[Records to use — start]

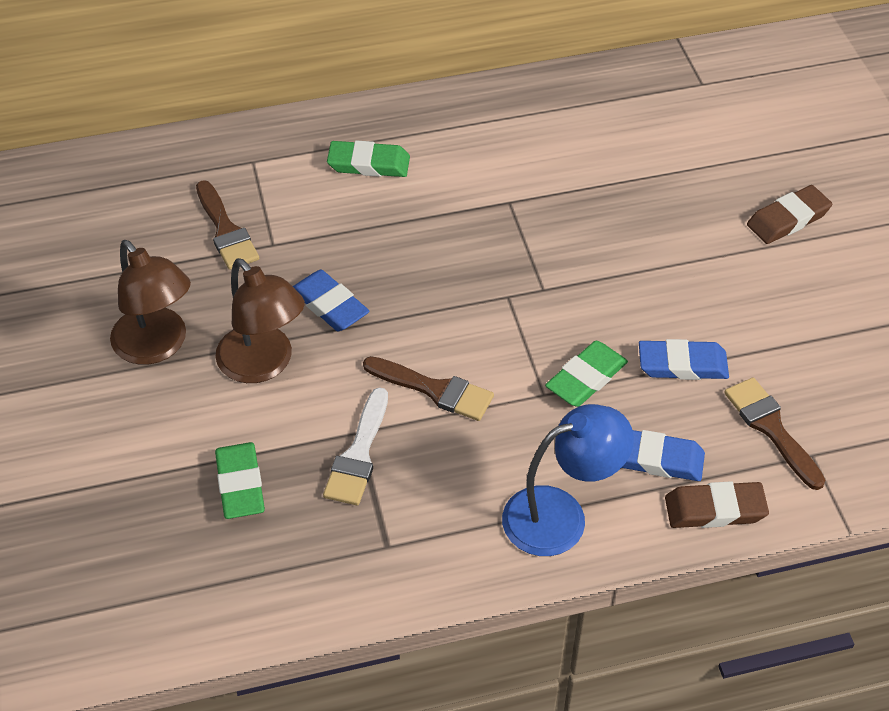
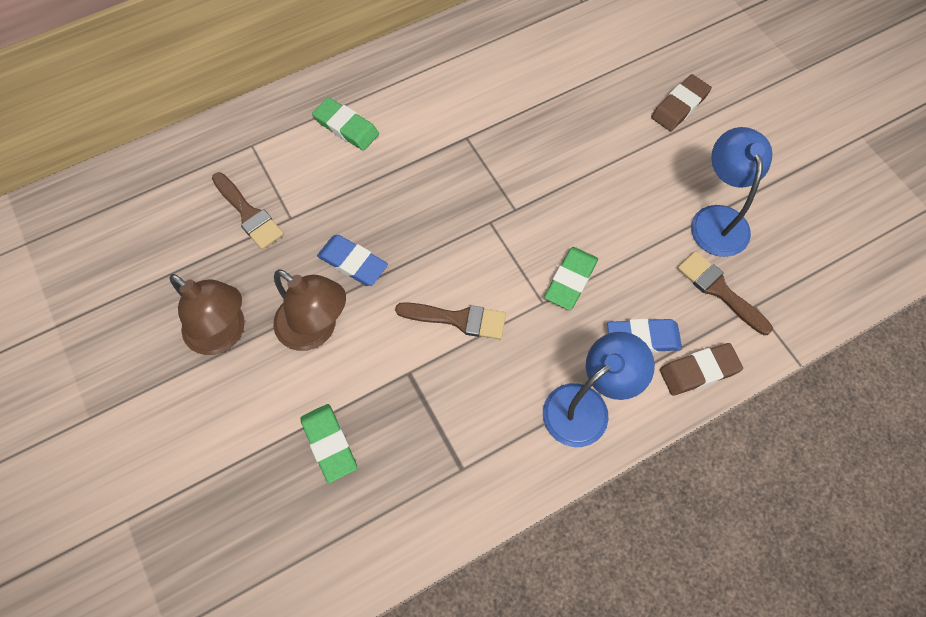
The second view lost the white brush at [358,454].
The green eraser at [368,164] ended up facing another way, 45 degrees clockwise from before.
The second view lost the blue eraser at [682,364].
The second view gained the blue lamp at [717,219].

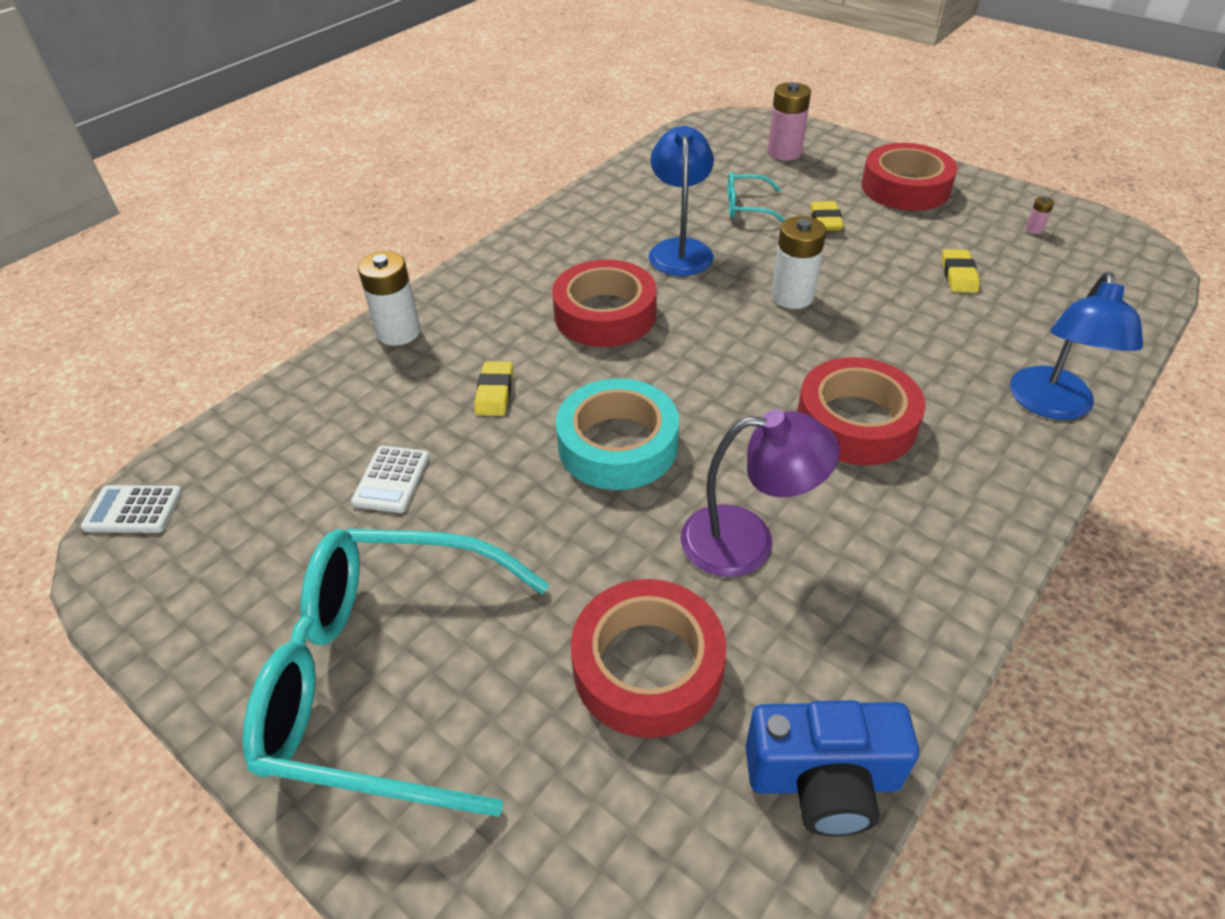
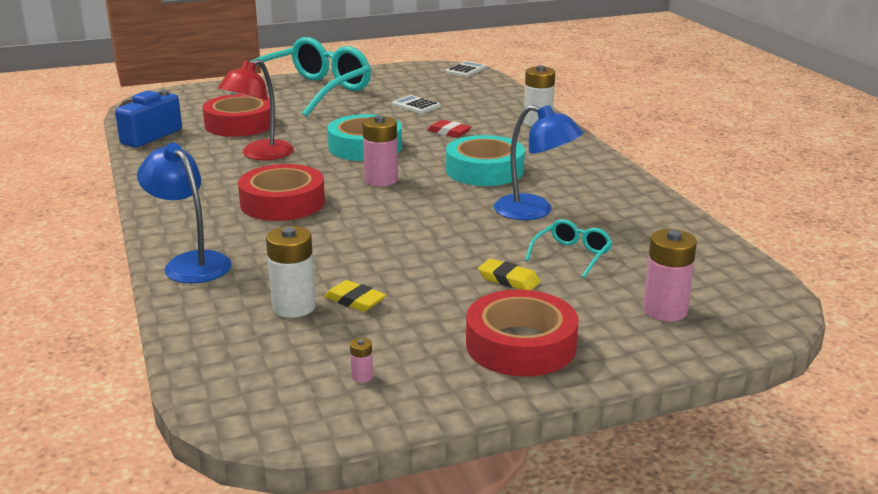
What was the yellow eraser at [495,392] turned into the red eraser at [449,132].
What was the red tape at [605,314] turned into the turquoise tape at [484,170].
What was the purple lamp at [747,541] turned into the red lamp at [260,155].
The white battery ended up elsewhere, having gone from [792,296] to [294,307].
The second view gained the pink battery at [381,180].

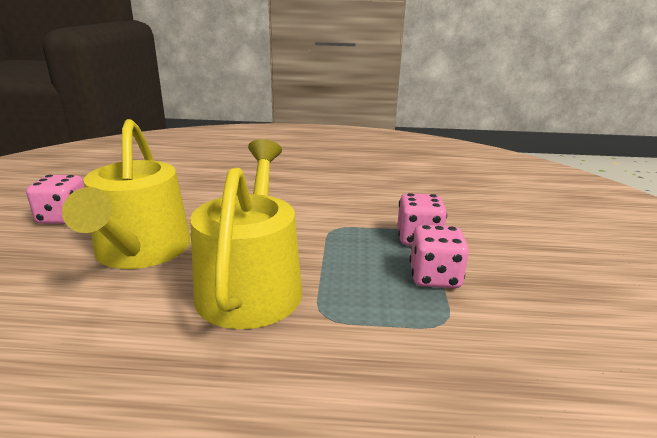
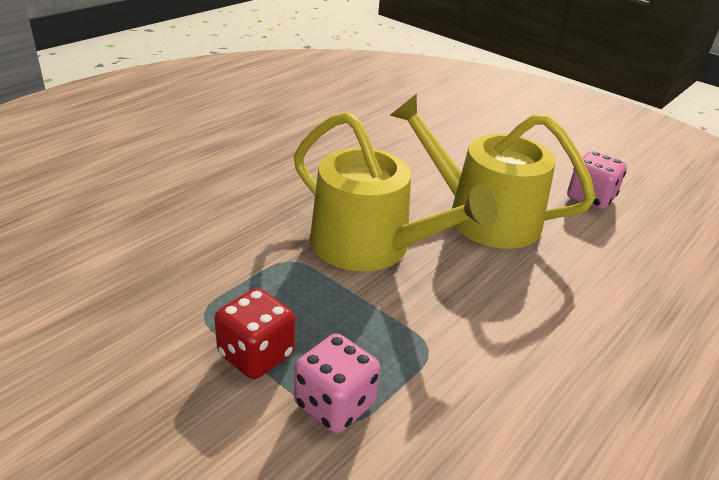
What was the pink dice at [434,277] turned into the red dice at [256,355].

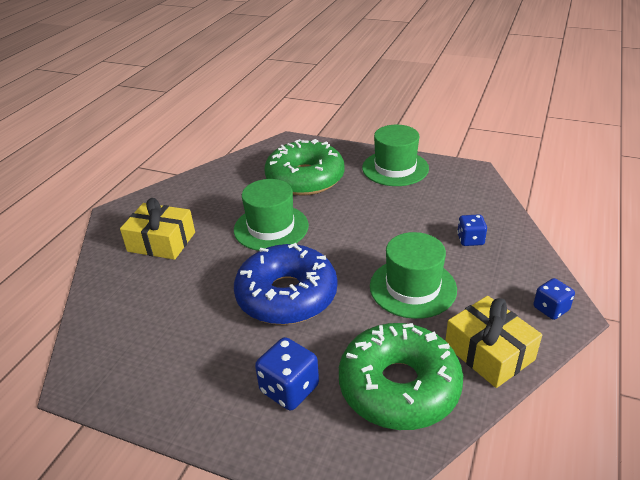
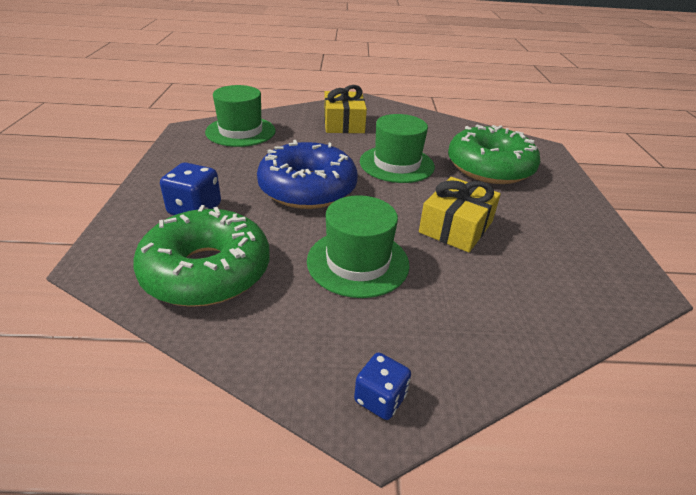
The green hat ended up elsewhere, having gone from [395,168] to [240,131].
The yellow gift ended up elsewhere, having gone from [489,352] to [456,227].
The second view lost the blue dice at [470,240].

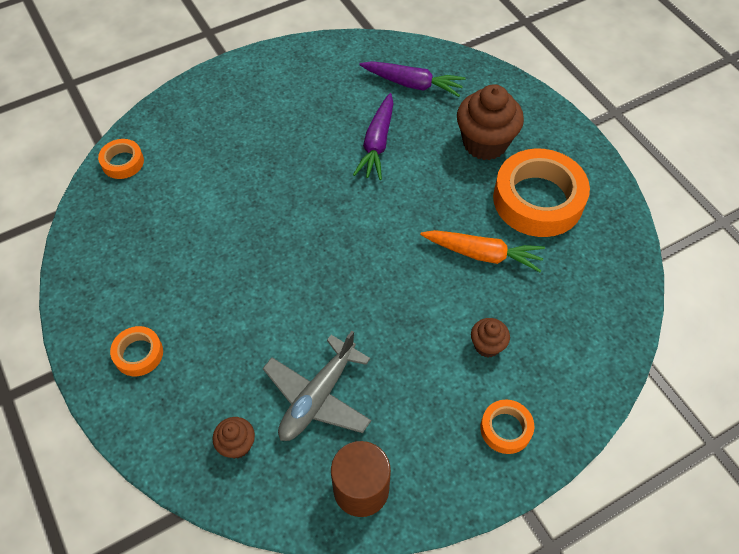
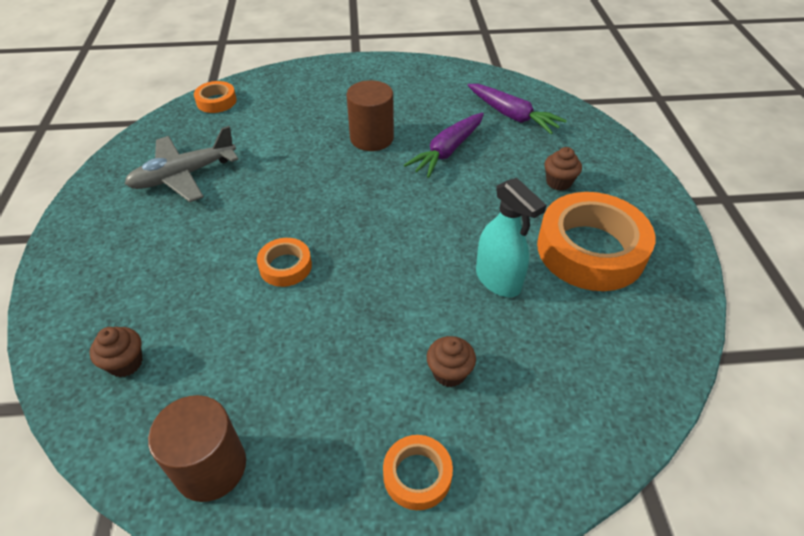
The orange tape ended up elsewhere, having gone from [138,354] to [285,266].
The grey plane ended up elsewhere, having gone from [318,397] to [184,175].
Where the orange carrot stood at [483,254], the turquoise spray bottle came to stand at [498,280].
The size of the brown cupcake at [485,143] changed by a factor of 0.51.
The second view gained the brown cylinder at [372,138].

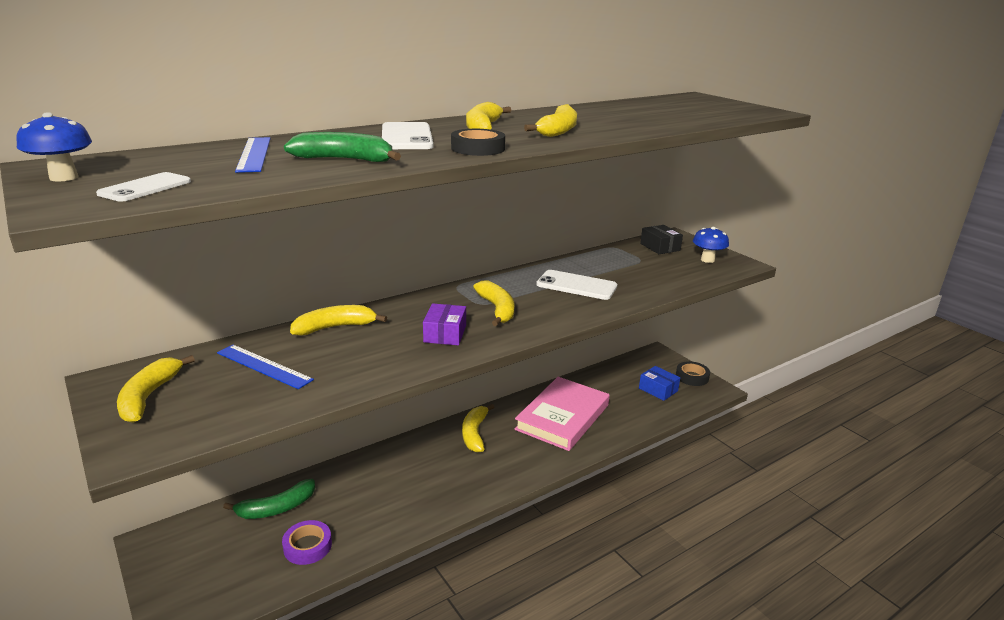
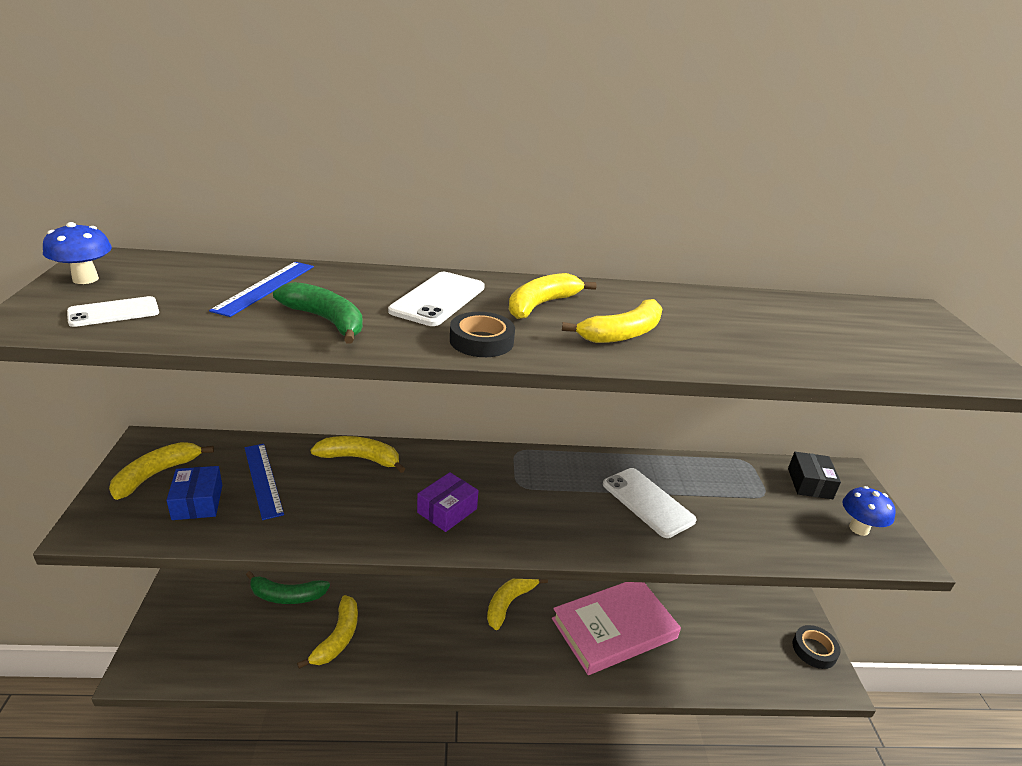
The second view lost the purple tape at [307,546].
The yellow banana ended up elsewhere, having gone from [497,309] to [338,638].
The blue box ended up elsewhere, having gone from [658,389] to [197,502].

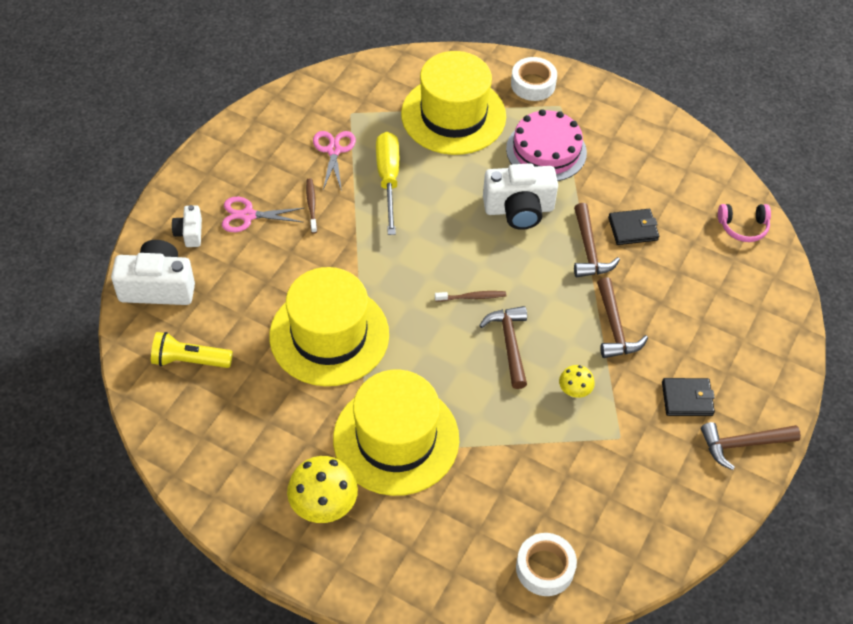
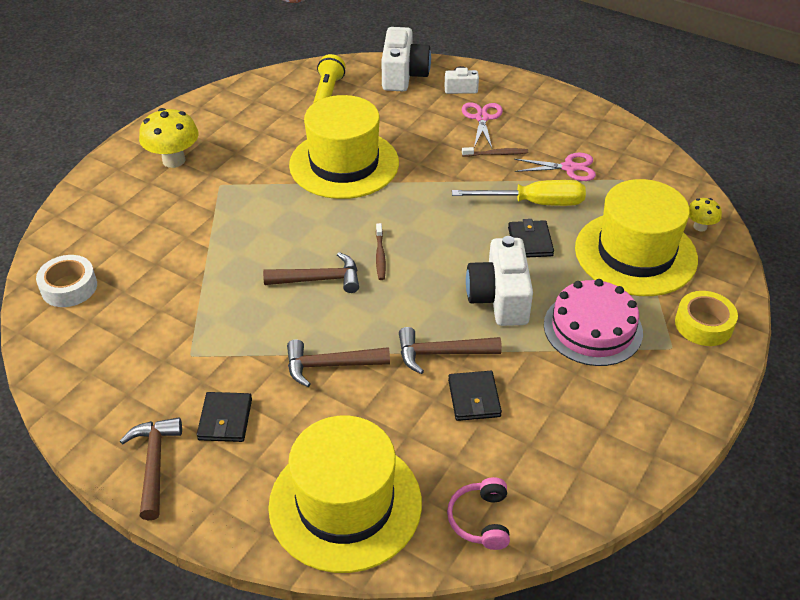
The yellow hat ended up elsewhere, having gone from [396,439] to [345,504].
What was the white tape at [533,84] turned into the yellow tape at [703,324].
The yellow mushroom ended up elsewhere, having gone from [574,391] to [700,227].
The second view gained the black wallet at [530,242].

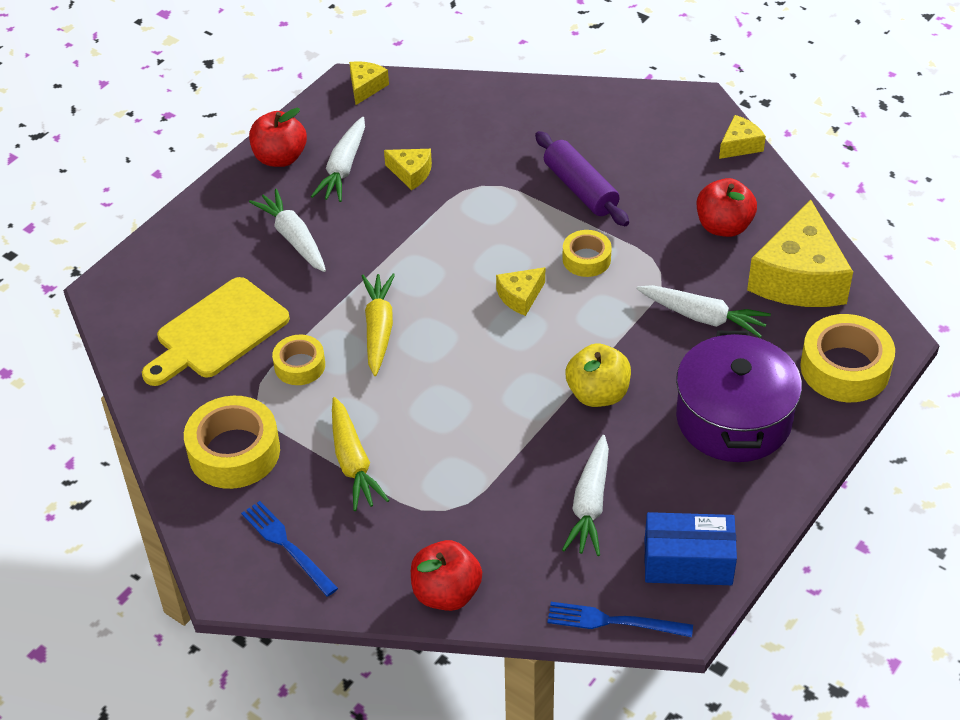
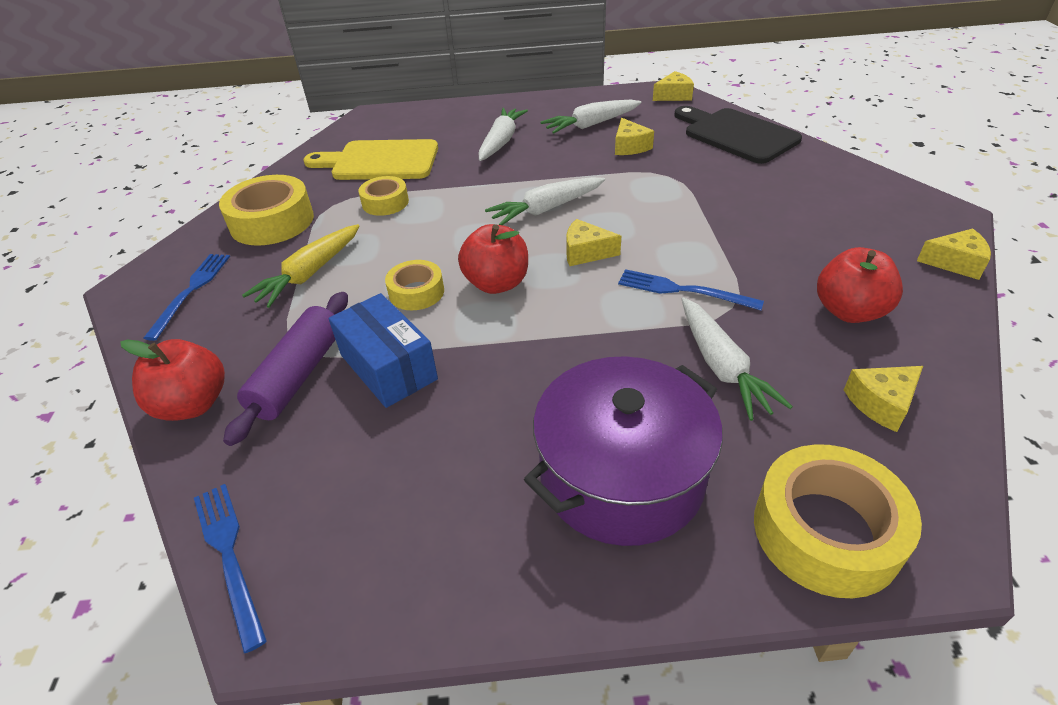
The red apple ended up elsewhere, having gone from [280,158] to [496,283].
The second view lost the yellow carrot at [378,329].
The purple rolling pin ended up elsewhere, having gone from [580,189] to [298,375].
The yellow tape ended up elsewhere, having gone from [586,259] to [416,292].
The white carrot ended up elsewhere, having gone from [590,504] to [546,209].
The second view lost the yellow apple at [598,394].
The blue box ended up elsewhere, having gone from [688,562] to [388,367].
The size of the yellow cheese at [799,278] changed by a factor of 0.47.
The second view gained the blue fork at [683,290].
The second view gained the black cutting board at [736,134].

[Records to use — finish]

## What to work on
Images aside, return each entry above precisely as it stands.

## Finished task
The second view lost the white brush at [358,454].
The green eraser at [368,164] ended up facing another way, 45 degrees clockwise from before.
The second view lost the blue eraser at [682,364].
The second view gained the blue lamp at [717,219].

What was the yellow eraser at [495,392] turned into the red eraser at [449,132].
What was the red tape at [605,314] turned into the turquoise tape at [484,170].
What was the purple lamp at [747,541] turned into the red lamp at [260,155].
The white battery ended up elsewhere, having gone from [792,296] to [294,307].
The second view gained the pink battery at [381,180].

What was the pink dice at [434,277] turned into the red dice at [256,355].

The green hat ended up elsewhere, having gone from [395,168] to [240,131].
The yellow gift ended up elsewhere, having gone from [489,352] to [456,227].
The second view lost the blue dice at [470,240].

The orange tape ended up elsewhere, having gone from [138,354] to [285,266].
The grey plane ended up elsewhere, having gone from [318,397] to [184,175].
Where the orange carrot stood at [483,254], the turquoise spray bottle came to stand at [498,280].
The size of the brown cupcake at [485,143] changed by a factor of 0.51.
The second view gained the brown cylinder at [372,138].

The second view lost the purple tape at [307,546].
The yellow banana ended up elsewhere, having gone from [497,309] to [338,638].
The blue box ended up elsewhere, having gone from [658,389] to [197,502].

The yellow hat ended up elsewhere, having gone from [396,439] to [345,504].
What was the white tape at [533,84] turned into the yellow tape at [703,324].
The yellow mushroom ended up elsewhere, having gone from [574,391] to [700,227].
The second view gained the black wallet at [530,242].

The red apple ended up elsewhere, having gone from [280,158] to [496,283].
The second view lost the yellow carrot at [378,329].
The purple rolling pin ended up elsewhere, having gone from [580,189] to [298,375].
The yellow tape ended up elsewhere, having gone from [586,259] to [416,292].
The white carrot ended up elsewhere, having gone from [590,504] to [546,209].
The second view lost the yellow apple at [598,394].
The blue box ended up elsewhere, having gone from [688,562] to [388,367].
The size of the yellow cheese at [799,278] changed by a factor of 0.47.
The second view gained the blue fork at [683,290].
The second view gained the black cutting board at [736,134].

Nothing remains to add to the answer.